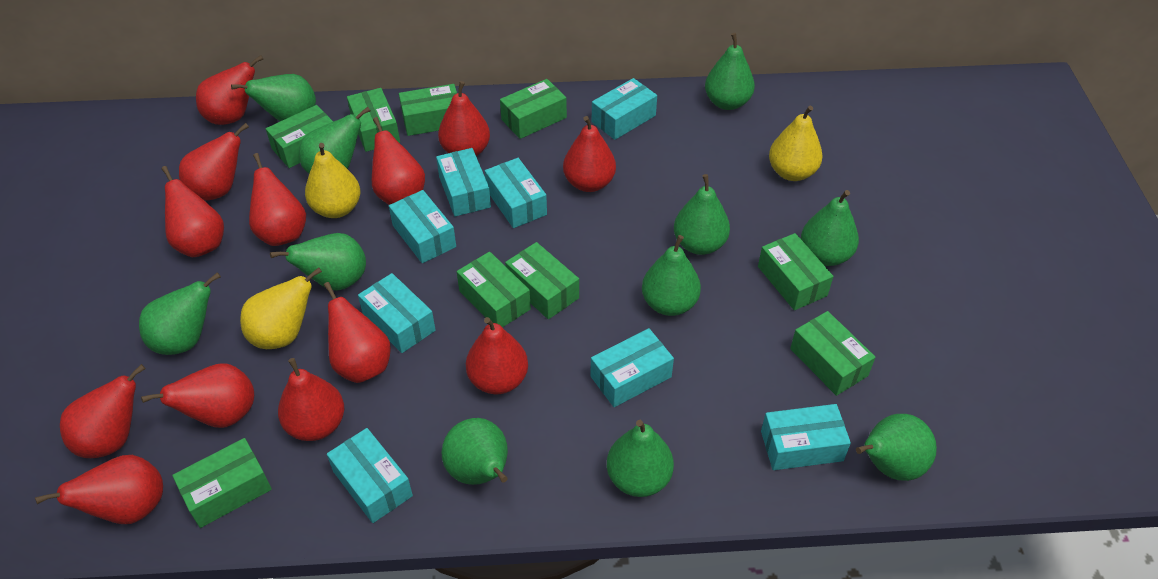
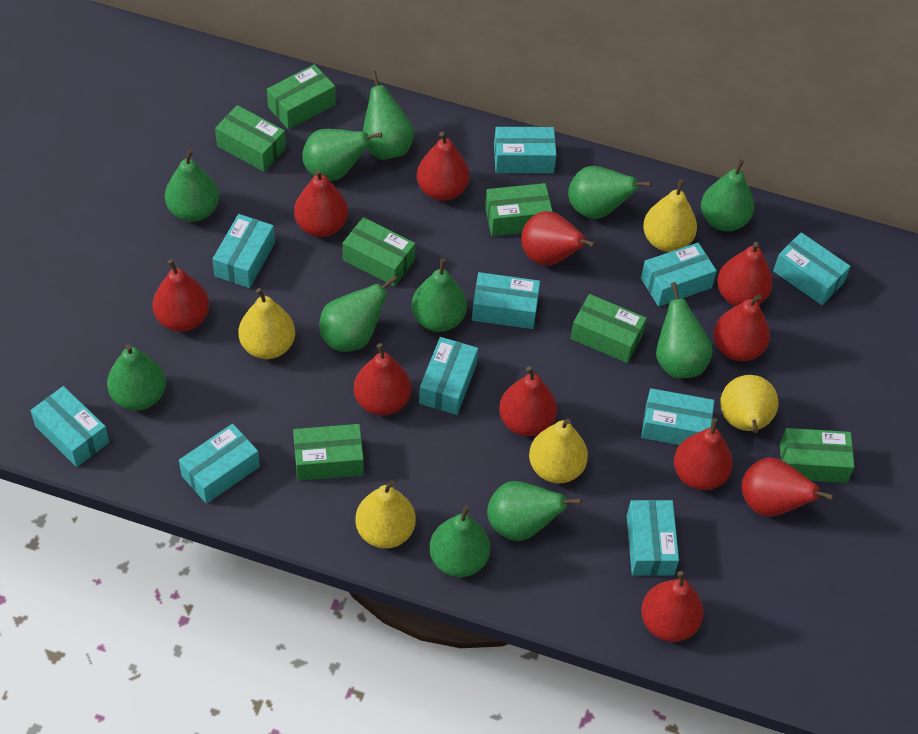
green box: 9 -> 7
red pear: 13 -> 11
turquoise box: 8 -> 10
yellow pear: 3 -> 5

++++++++++

**THE PROBLEM**
This exercise calls for the complete listing, returned exactly and without images.

**SOLUTION TO THIS PROBLEM**
green box: 9 -> 7
red pear: 13 -> 11
turquoise box: 8 -> 10
yellow pear: 3 -> 5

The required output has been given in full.